ASSIGNMENT:
Write out the whole listing below exactly, skipping each picture.

DATA SHOWN:
____

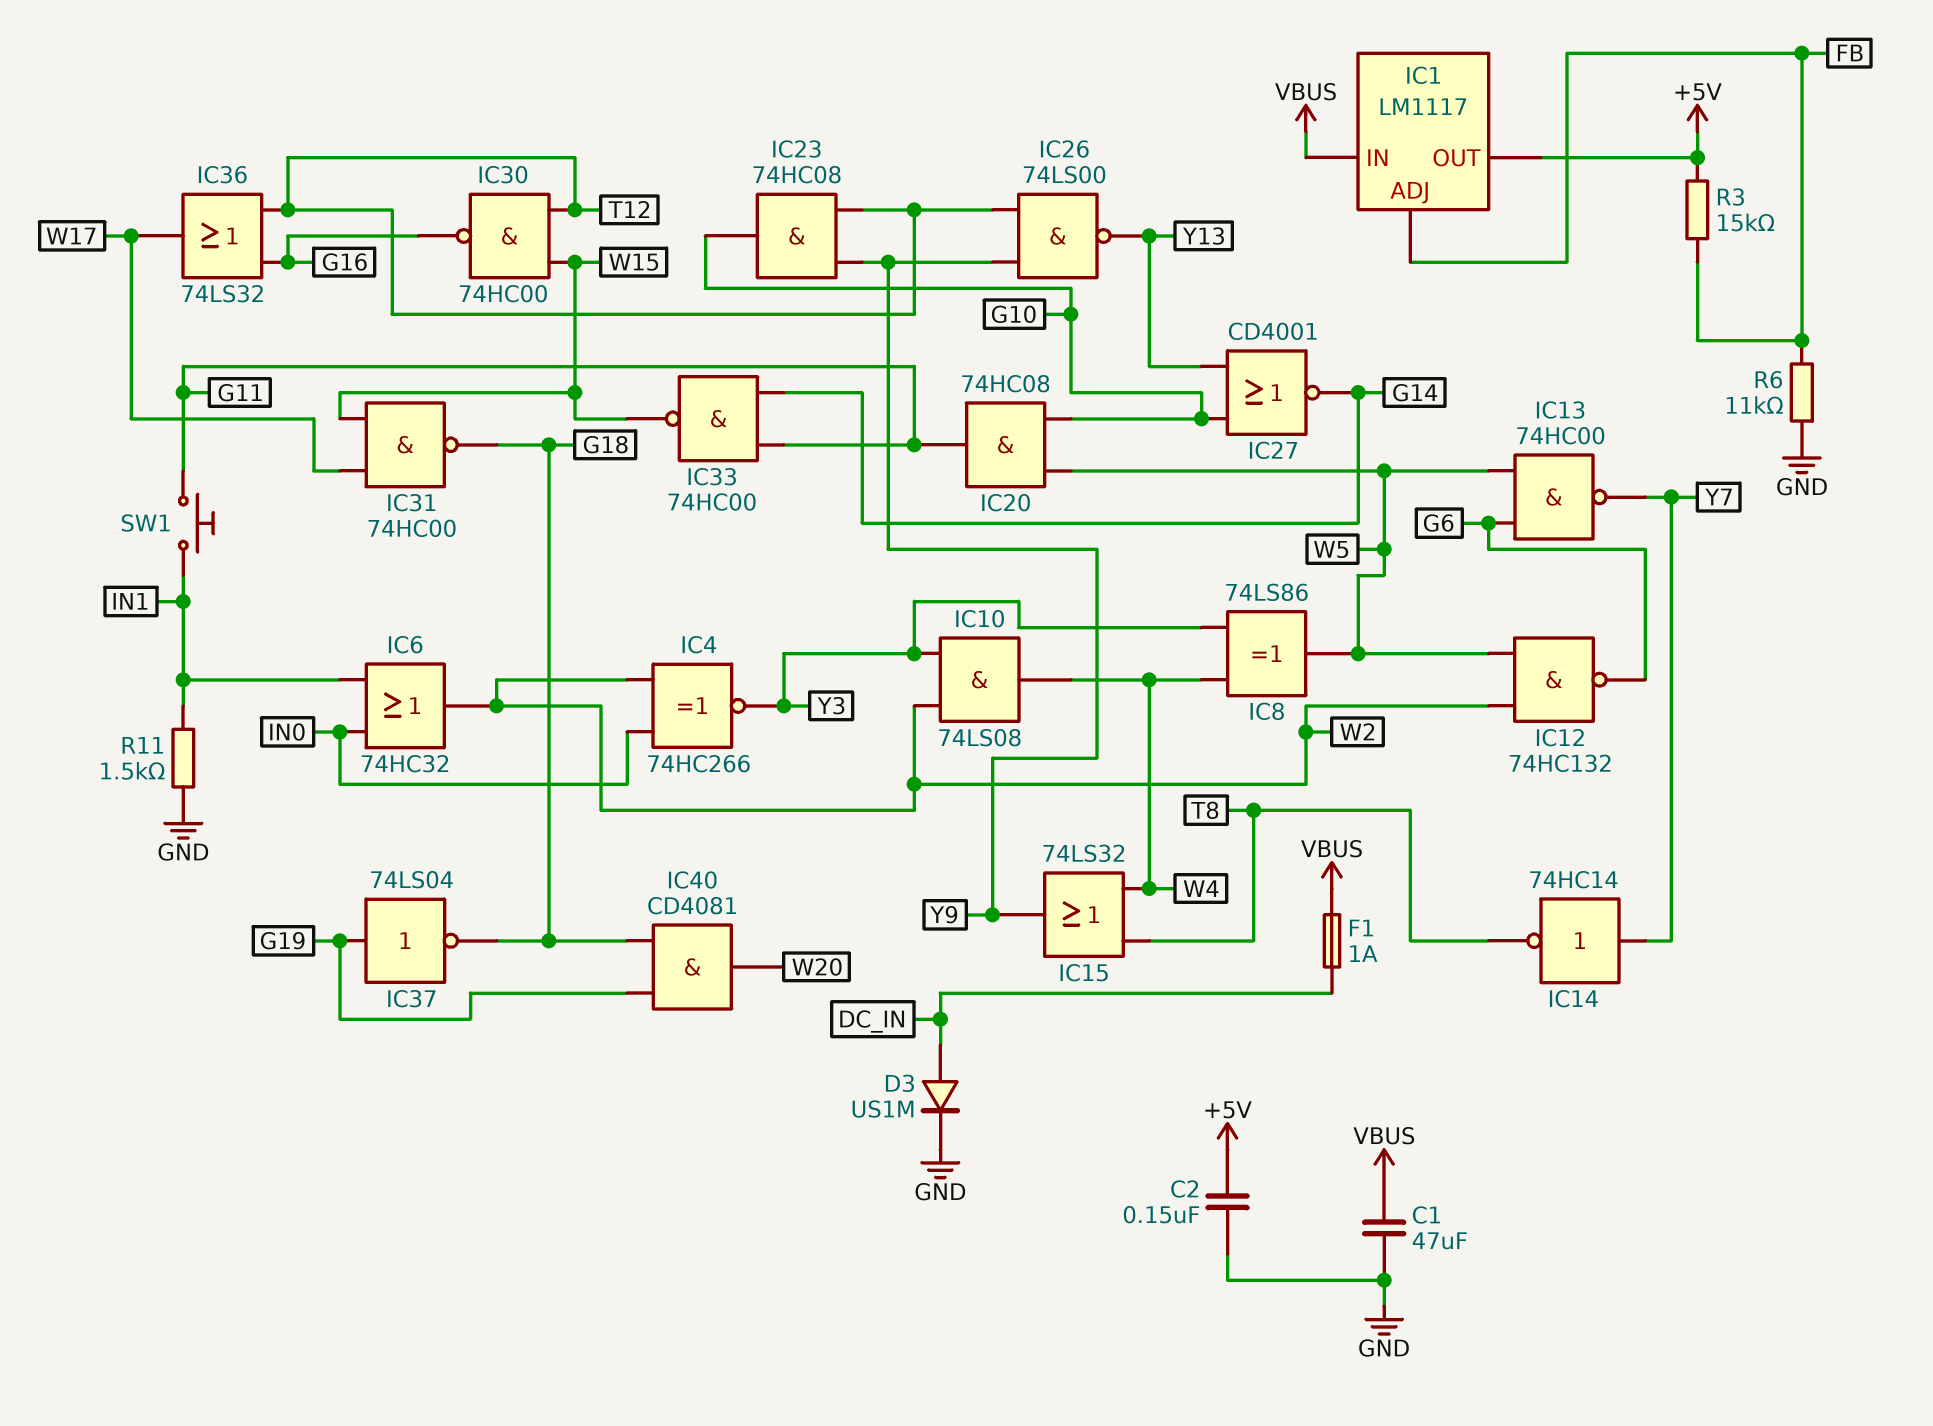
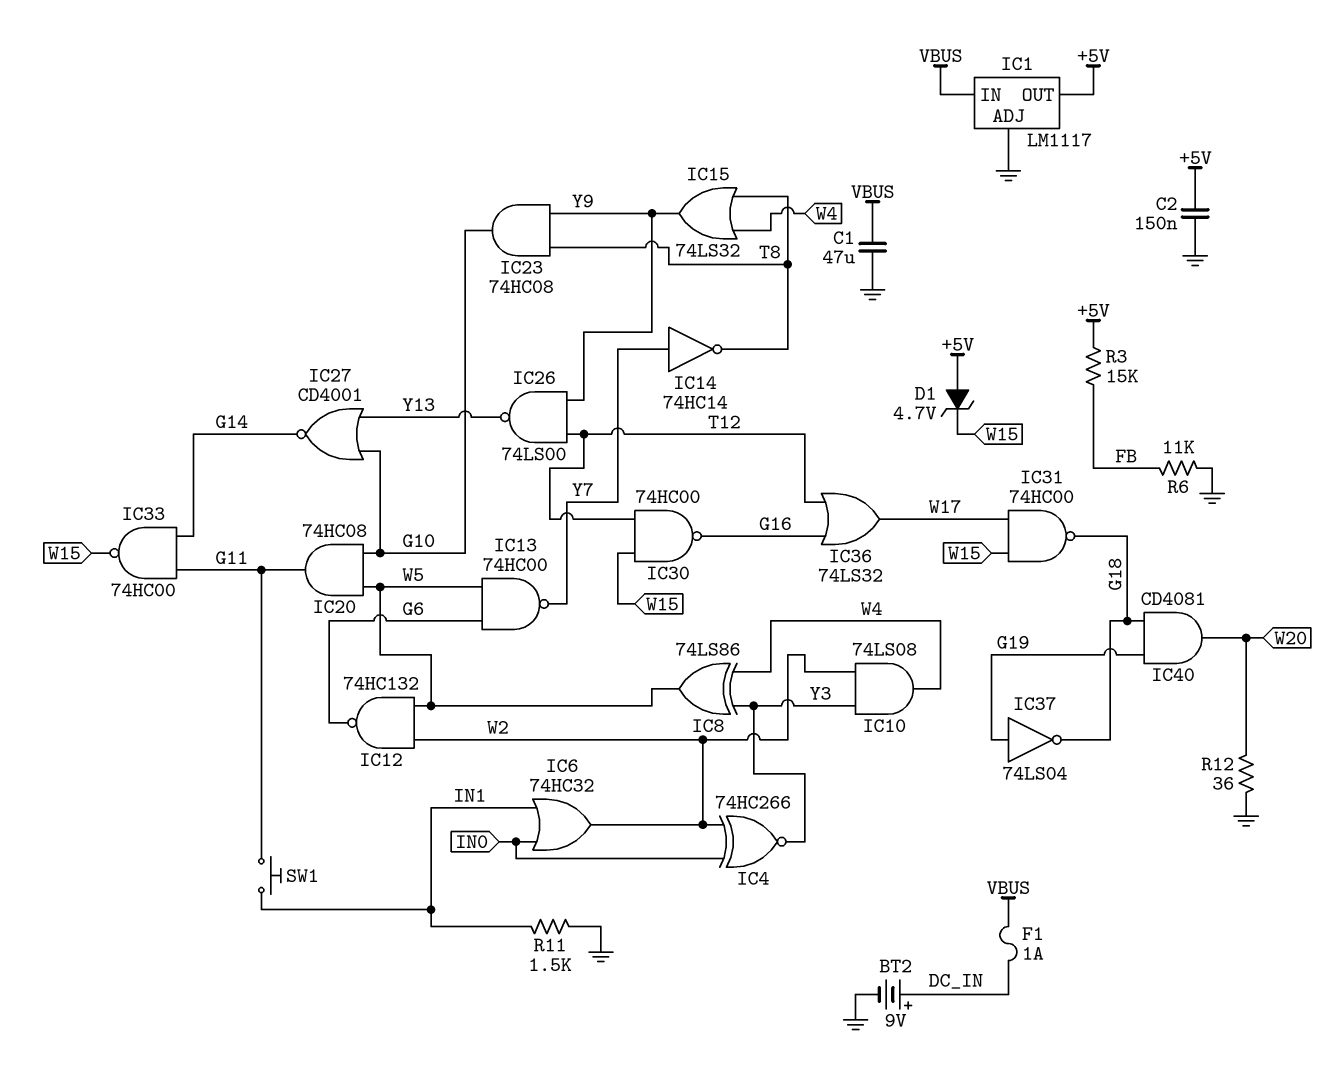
BT2: none -> 9V (plus DC_IN, minus GND)
D1: none -> zener 4.7V (A +5V, K W15)
D3: diode US1M (A DC_IN, K GND) -> none
IC1 pin ADJ: FB -> GND
IC23: AND 74HC08 (in T12, in Y9, out G10) -> AND 74HC08 (in T8, in Y9, out G10)
R12: none -> 36 (GND, W20)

____

RESPONSE BOX:
BT2: none -> 9V (plus DC_IN, minus GND)
D1: none -> zener 4.7V (A +5V, K W15)
D3: diode US1M (A DC_IN, K GND) -> none
IC1 pin ADJ: FB -> GND
IC23: AND 74HC08 (in T12, in Y9, out G10) -> AND 74HC08 (in T8, in Y9, out G10)
R12: none -> 36 (GND, W20)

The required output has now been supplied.